* EXCERPTED DATA *
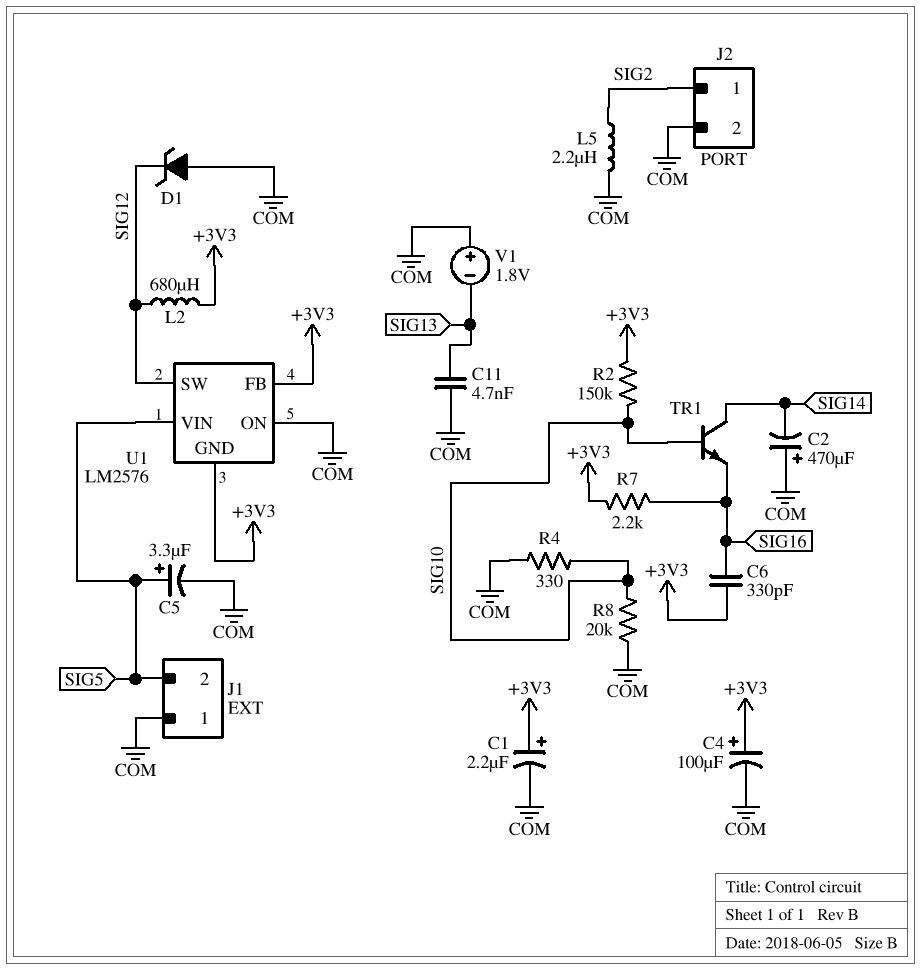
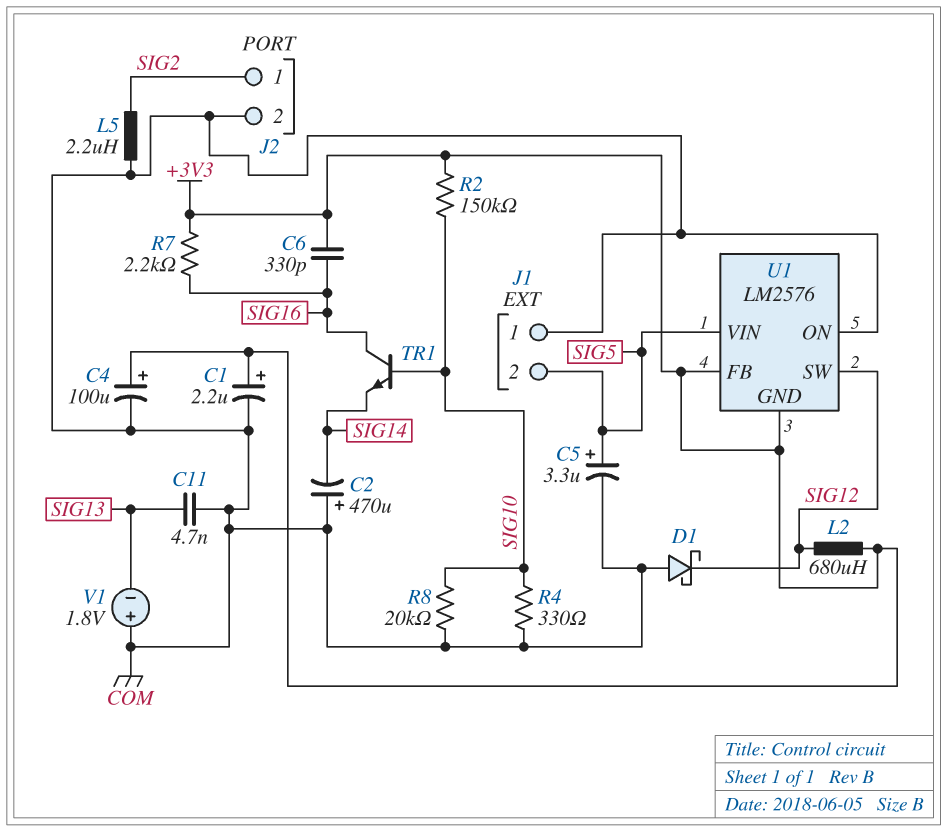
D1: zener (A COM, K SIG12) -> schottky (A COM, K SIG12)
TR1: NPN (B SIG10, C SIG14, E SIG16) -> NPN (B SIG10, C SIG16, E SIG14)

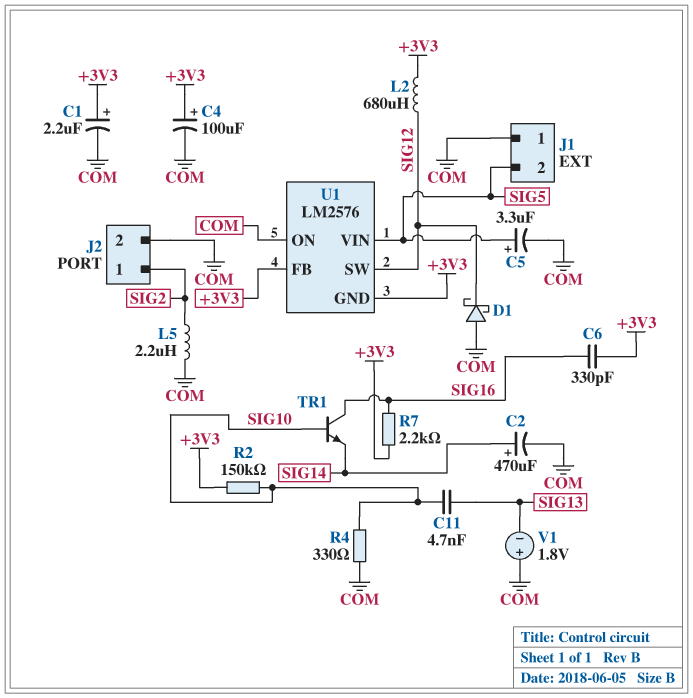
C2: 470uF (plus COM, minus SIG14) -> 470uF (plus SIG14, minus COM)
C11: 4.7nF (COM, SIG13) -> 4.7nF (SIG10, SIG13)
R8: 20k (COM, SIG10) -> none

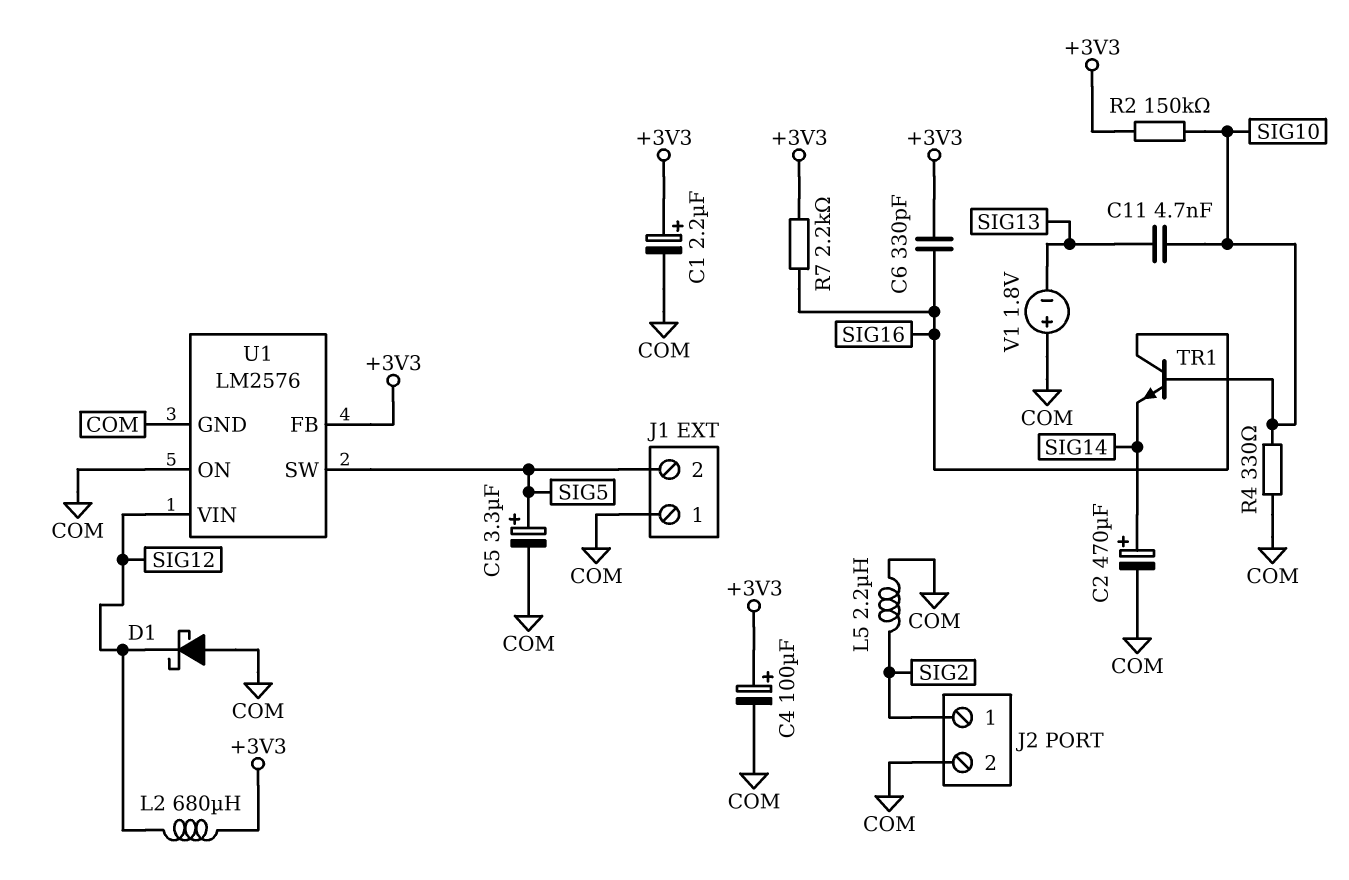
U1 pin GND: +3V3 -> COM
U1 pin SW: SIG12 -> SIG5
U1 pin VIN: SIG5 -> SIG12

* TASK ITEM *
Every record above must be given again exactly; drop the pictures.

* FINISHED TASK *
D1: zener (A COM, K SIG12) -> schottky (A COM, K SIG12)
TR1: NPN (B SIG10, C SIG14, E SIG16) -> NPN (B SIG10, C SIG16, E SIG14)

C2: 470uF (plus COM, minus SIG14) -> 470uF (plus SIG14, minus COM)
C11: 4.7nF (COM, SIG13) -> 4.7nF (SIG10, SIG13)
R8: 20k (COM, SIG10) -> none

U1 pin GND: +3V3 -> COM
U1 pin SW: SIG12 -> SIG5
U1 pin VIN: SIG5 -> SIG12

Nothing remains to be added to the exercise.